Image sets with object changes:
:::::
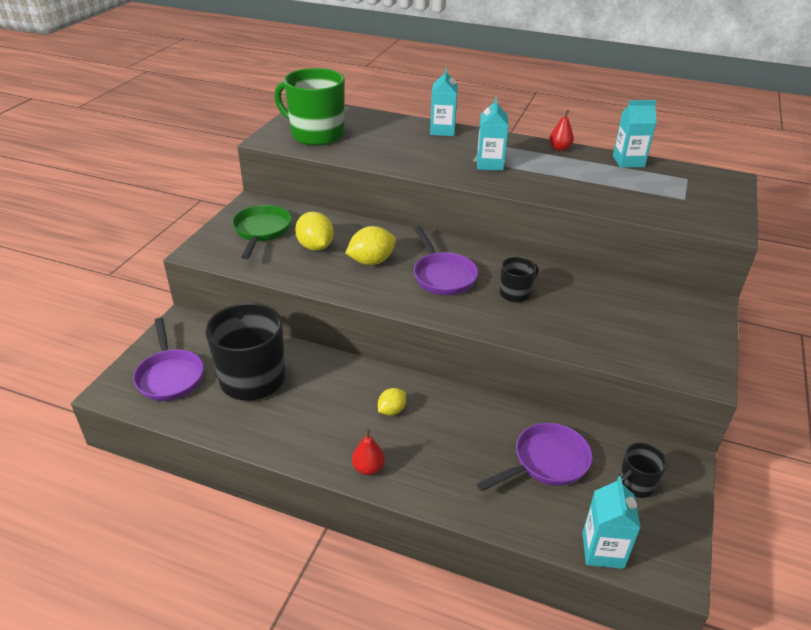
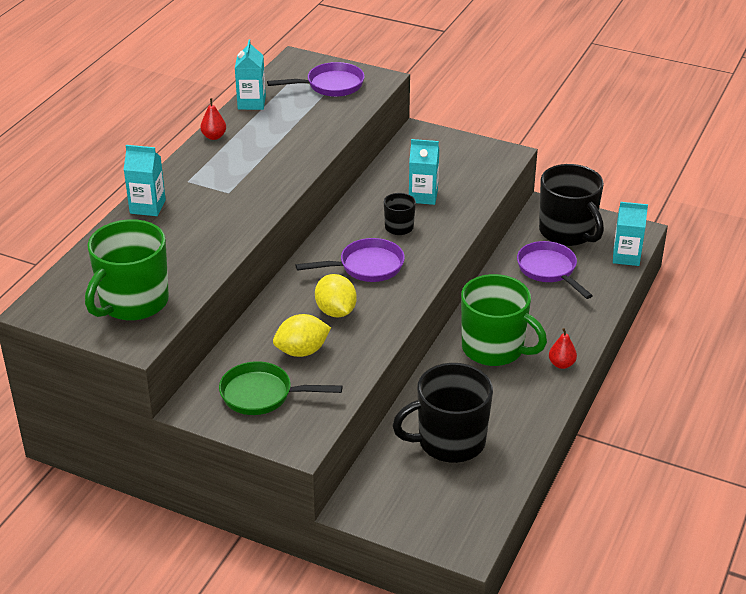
camera: 85 degrees left, 0 degrees up
(170, 376) = (445, 505): purple pan -> purple pan (330, 85)
(391, 410) = (494, 348): yellow lemon -> green mug
(490, 164) = (241, 183): turquoise carton -> turquoise carton (423, 196)
(635, 484) = (567, 232): black mug -> black mug, size x2.05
:::::
§ **Problem to work on**:
Begin with the line containing "(490, 164) = (241, 183): turquoise" and retype it and each line after it through the end of the records, keeping them exact and including nothing more.

§ **Result of the task**:
(490, 164) = (241, 183): turquoise carton -> turquoise carton (423, 196)
(635, 484) = (567, 232): black mug -> black mug, size x2.05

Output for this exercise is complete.